▶ [Records excerpted from a collection]
================

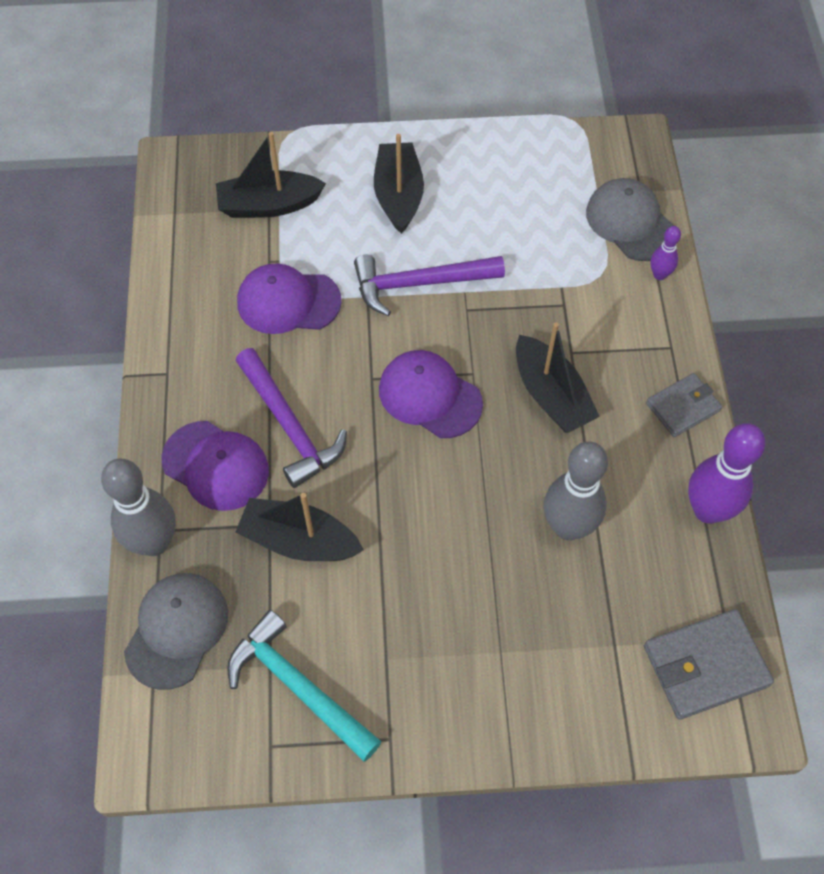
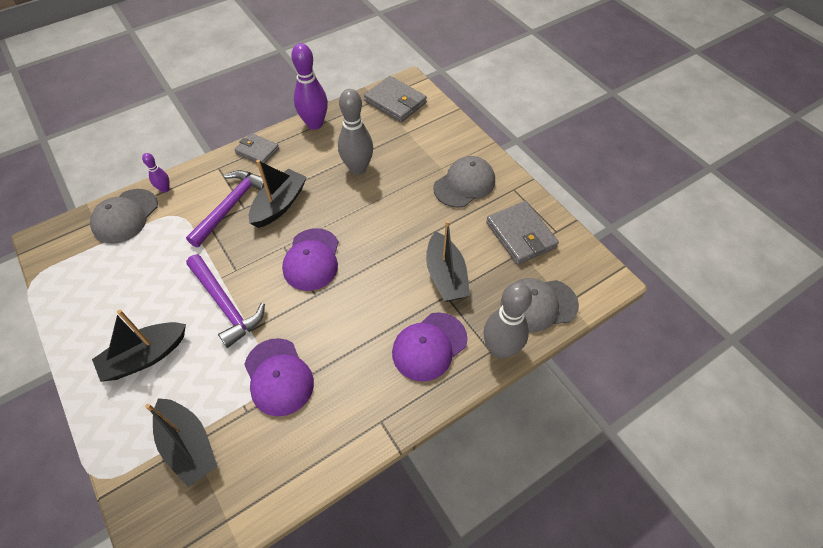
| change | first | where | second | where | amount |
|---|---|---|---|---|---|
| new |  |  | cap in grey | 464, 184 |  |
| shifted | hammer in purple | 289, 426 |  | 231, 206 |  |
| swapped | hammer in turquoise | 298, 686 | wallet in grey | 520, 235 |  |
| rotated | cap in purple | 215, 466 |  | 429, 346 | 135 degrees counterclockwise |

================

▶ [Task to complete] The required output is the line holding "shifted | hammer" plus every line after it in the data, reproduced exactly.

▶ [Result]
| shifted | hammer in purple | 289, 426 |  | 231, 206 |  |
| swapped | hammer in turquoise | 298, 686 | wallet in grey | 520, 235 |  |
| rotated | cap in purple | 215, 466 |  | 429, 346 | 135 degrees counterclockwise |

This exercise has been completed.